■ ACTIVITY: The output consists only of the lines from the one with "white light bulb: 11 -> 12" through the end of the records, each printed exactly, and contains no pictures.

BEGIN TASK INPUTS

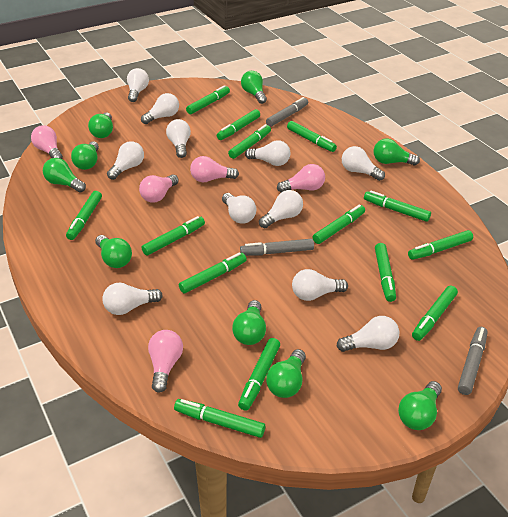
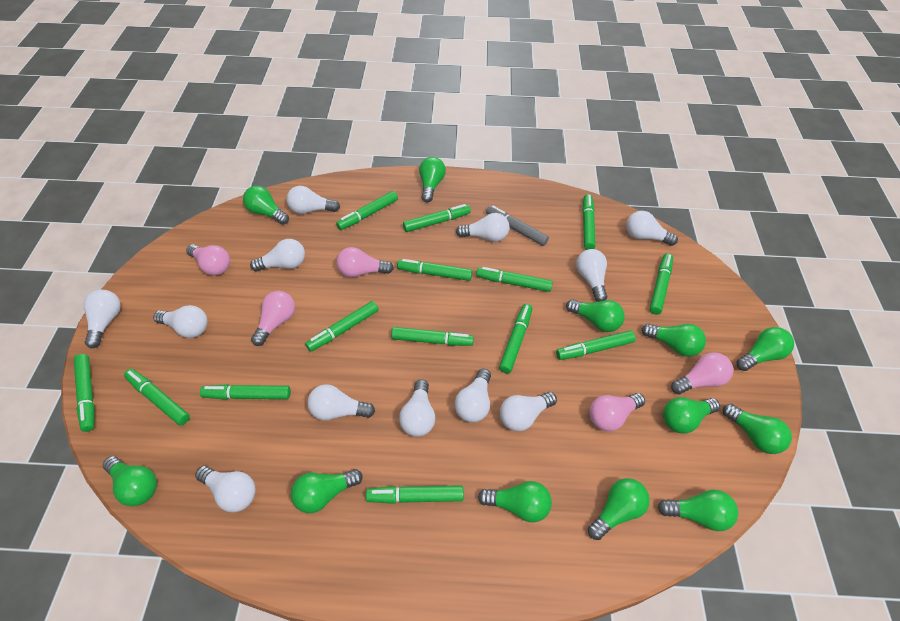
green light bulb: 9 -> 12
grey marker: 3 -> 1
white light bulb: 11 -> 12

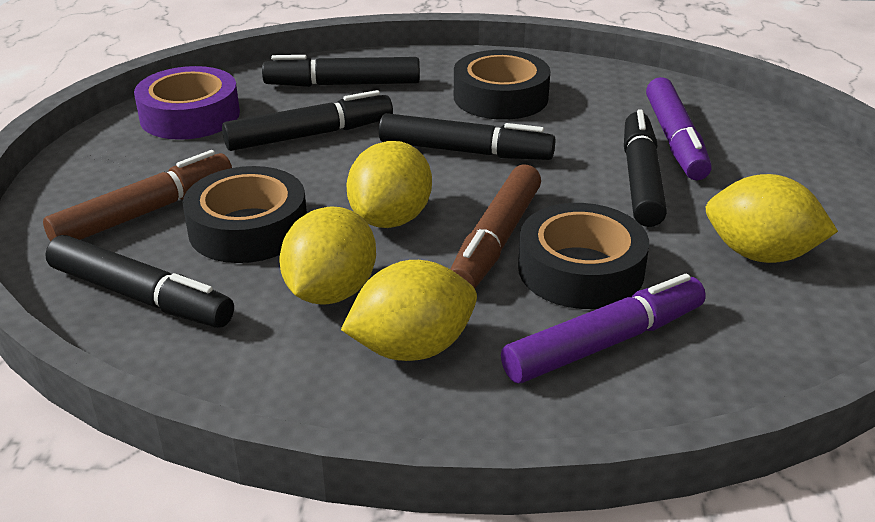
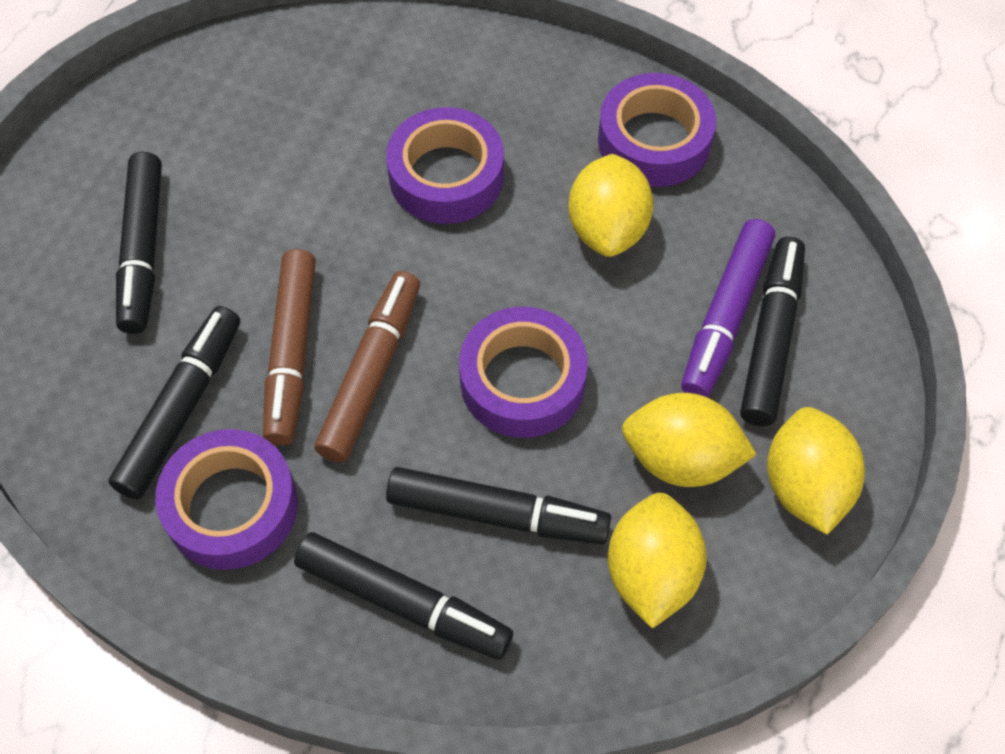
black tape: 3 -> 0
purple marker: 2 -> 1
purple tape: 1 -> 4

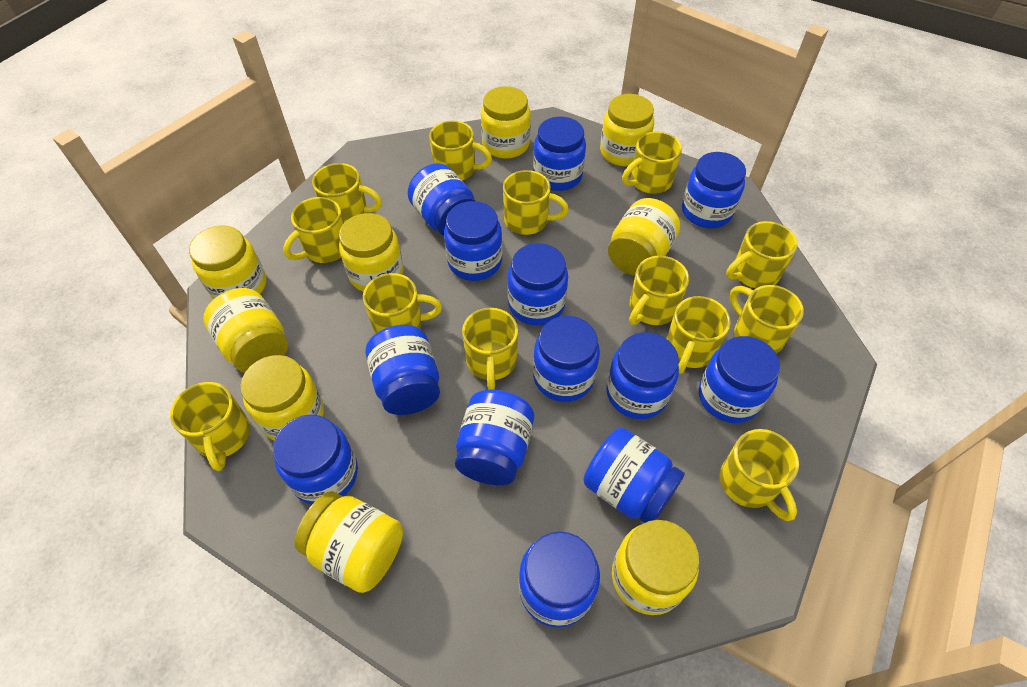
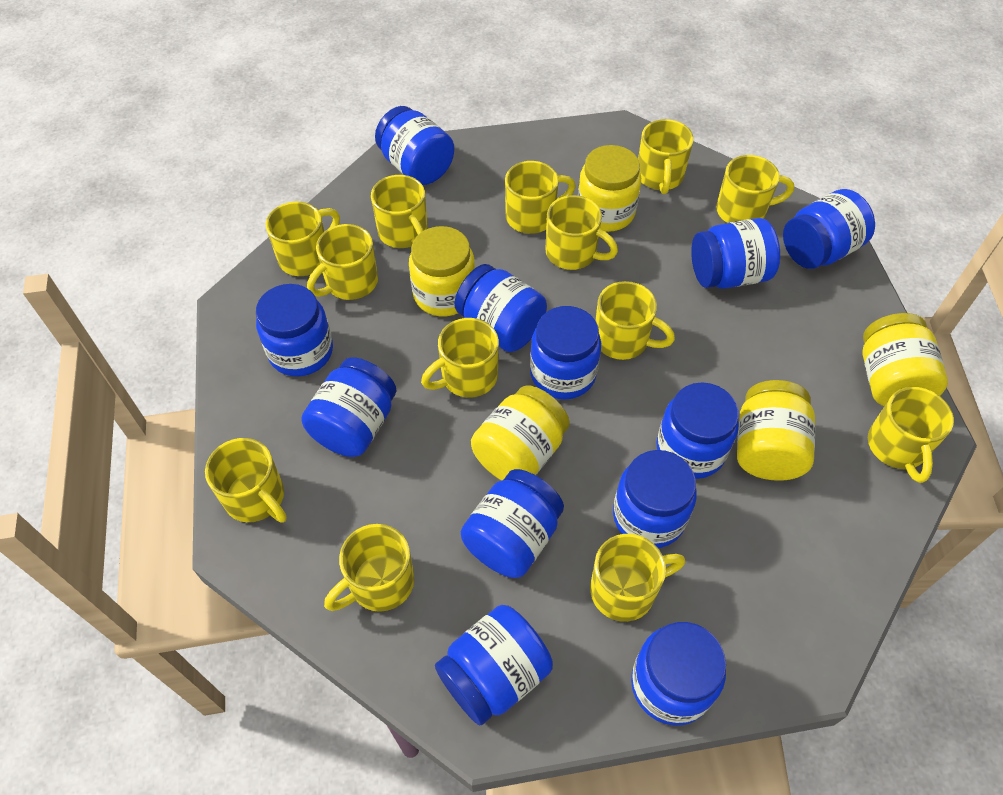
blue jar: 13 -> 12
yellow jar: 9 -> 5

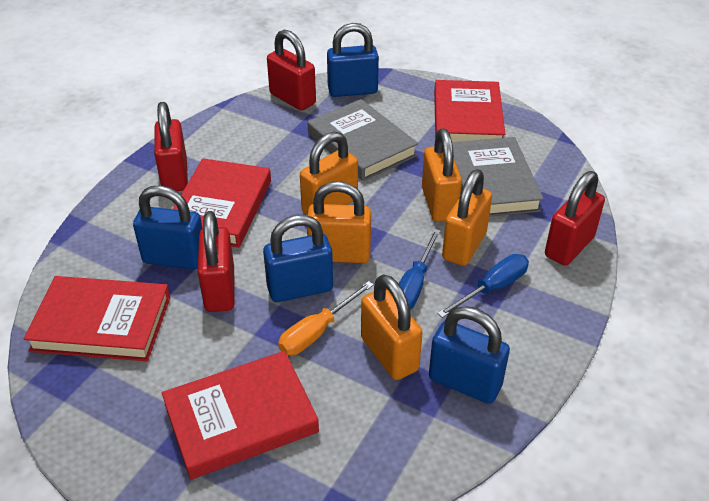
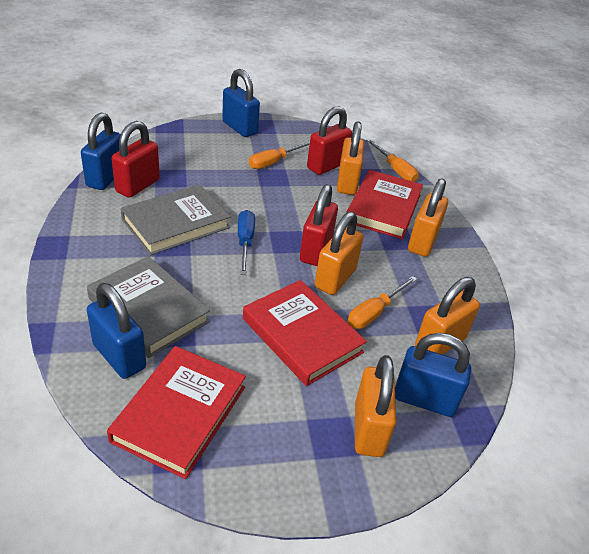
blue screwdriver: 2 -> 1
orange screwdriver: 1 -> 3
red book: 4 -> 3
red padlock: 4 -> 3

END TASK INPUTS

■ EXPECTED ANSWER:
white light bulb: 11 -> 12

black tape: 3 -> 0
purple marker: 2 -> 1
purple tape: 1 -> 4

blue jar: 13 -> 12
yellow jar: 9 -> 5

blue screwdriver: 2 -> 1
orange screwdriver: 1 -> 3
red book: 4 -> 3
red padlock: 4 -> 3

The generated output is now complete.